§ Assigned task: The number of lines in the records that include "insert" is all you should give.

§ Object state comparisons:
*** Block opens ***

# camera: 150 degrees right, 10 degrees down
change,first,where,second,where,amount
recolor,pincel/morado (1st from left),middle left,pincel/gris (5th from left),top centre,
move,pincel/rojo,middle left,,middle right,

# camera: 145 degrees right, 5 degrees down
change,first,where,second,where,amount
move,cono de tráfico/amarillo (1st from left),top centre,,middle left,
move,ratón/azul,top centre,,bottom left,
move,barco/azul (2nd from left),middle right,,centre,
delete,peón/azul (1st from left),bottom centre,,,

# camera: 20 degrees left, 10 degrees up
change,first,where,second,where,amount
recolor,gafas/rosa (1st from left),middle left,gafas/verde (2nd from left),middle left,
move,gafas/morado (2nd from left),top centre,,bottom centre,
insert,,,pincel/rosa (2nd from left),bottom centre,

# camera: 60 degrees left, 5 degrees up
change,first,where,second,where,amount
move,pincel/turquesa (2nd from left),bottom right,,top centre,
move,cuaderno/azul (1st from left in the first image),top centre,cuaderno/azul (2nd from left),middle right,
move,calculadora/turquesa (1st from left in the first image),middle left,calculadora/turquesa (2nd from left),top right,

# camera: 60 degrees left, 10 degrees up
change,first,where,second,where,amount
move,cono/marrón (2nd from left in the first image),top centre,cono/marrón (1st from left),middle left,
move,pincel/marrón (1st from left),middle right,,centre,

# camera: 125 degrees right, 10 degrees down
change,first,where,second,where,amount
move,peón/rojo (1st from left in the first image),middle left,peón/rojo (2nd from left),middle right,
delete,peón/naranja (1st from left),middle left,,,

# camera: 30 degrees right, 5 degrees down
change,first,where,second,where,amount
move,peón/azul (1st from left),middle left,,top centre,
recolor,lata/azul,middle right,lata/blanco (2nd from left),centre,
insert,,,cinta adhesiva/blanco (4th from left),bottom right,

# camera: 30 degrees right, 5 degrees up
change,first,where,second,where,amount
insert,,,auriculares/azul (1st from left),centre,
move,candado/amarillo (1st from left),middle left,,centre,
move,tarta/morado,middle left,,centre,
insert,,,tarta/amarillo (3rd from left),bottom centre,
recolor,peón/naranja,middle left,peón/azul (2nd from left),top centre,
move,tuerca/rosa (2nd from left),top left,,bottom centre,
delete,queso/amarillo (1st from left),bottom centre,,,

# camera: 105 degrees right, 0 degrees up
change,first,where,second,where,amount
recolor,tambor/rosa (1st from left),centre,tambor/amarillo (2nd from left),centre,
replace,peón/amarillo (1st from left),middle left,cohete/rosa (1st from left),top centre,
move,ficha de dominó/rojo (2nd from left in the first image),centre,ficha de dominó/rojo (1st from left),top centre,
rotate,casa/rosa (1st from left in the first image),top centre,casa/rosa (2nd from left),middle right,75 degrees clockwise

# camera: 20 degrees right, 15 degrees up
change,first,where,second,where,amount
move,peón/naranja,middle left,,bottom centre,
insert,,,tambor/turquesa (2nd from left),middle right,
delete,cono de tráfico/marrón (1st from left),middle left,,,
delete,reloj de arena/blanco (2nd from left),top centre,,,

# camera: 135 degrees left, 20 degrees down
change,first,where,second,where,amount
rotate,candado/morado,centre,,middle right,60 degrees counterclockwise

*** Block closes ***

§ Answer area: 5